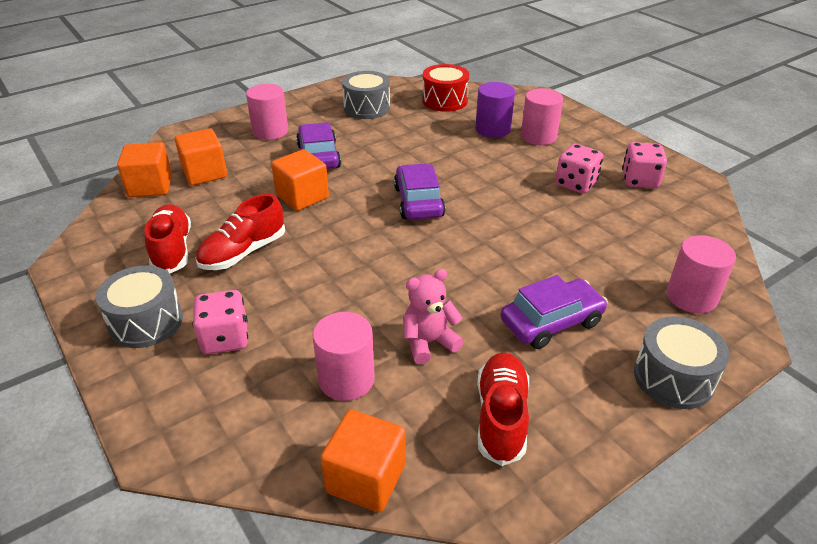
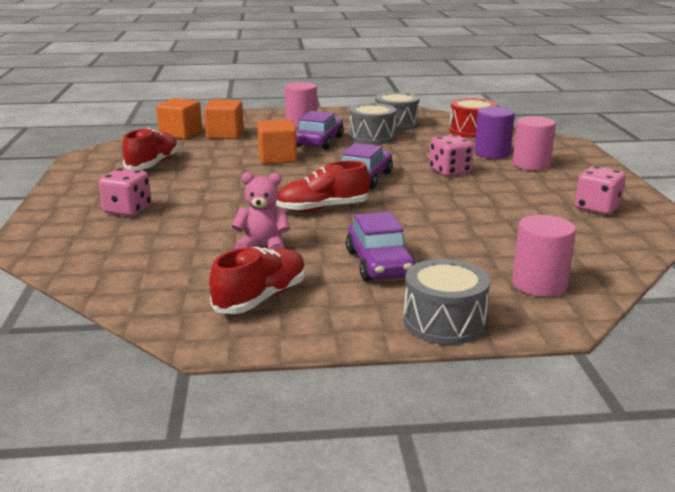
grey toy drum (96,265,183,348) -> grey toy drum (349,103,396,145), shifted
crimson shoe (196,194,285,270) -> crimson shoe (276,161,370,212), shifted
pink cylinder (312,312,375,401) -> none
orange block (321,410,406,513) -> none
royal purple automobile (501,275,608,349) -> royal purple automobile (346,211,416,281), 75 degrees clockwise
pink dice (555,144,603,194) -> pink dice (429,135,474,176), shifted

◆ ◆ ◆

**DESCRIPTION OF THE TASK**: Go through the listing above, and whenever a line holds the word "shifted", copy it.

**EXERCISE RESULT**:
grey toy drum (96,265,183,348) -> grey toy drum (349,103,396,145), shifted
crimson shoe (196,194,285,270) -> crimson shoe (276,161,370,212), shifted
pink dice (555,144,603,194) -> pink dice (429,135,474,176), shifted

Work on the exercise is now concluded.